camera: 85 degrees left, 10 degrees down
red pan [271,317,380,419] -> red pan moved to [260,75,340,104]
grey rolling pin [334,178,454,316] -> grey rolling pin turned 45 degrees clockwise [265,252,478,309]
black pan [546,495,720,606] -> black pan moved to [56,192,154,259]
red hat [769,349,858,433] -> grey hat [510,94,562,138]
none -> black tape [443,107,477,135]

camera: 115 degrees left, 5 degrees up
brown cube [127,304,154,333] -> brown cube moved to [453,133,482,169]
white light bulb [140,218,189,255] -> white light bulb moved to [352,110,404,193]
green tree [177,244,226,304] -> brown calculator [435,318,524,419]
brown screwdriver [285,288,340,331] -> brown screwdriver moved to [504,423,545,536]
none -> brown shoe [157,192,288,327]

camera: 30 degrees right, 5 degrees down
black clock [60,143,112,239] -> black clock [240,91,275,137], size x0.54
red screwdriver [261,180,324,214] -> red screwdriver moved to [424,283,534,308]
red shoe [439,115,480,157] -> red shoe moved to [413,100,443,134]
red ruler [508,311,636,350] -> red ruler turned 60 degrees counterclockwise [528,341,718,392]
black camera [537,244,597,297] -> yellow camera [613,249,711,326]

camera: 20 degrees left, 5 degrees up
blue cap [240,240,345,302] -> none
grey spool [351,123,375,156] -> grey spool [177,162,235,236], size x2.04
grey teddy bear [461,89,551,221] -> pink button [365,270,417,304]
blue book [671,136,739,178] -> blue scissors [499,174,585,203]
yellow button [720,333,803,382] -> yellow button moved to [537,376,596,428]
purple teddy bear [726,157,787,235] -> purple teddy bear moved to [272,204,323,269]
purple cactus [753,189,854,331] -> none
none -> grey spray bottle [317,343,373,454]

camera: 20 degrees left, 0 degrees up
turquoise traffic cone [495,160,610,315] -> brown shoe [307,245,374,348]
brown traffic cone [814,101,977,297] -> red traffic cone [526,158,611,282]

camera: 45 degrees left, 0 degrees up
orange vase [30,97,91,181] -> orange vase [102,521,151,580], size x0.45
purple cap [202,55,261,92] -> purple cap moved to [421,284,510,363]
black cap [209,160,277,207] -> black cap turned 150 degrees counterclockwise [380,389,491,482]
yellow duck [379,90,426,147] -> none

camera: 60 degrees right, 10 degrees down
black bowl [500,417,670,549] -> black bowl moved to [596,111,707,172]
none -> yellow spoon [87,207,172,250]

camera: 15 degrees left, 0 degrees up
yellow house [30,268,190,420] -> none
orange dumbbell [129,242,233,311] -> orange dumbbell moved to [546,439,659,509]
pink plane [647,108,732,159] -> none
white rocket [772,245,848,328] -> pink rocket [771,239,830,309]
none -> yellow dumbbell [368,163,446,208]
....
> [TASK TO CARRY OUT]: If a line in the records contains the string "camera", include it in the count; report that count alone.

> [ANSWER BOX]: 9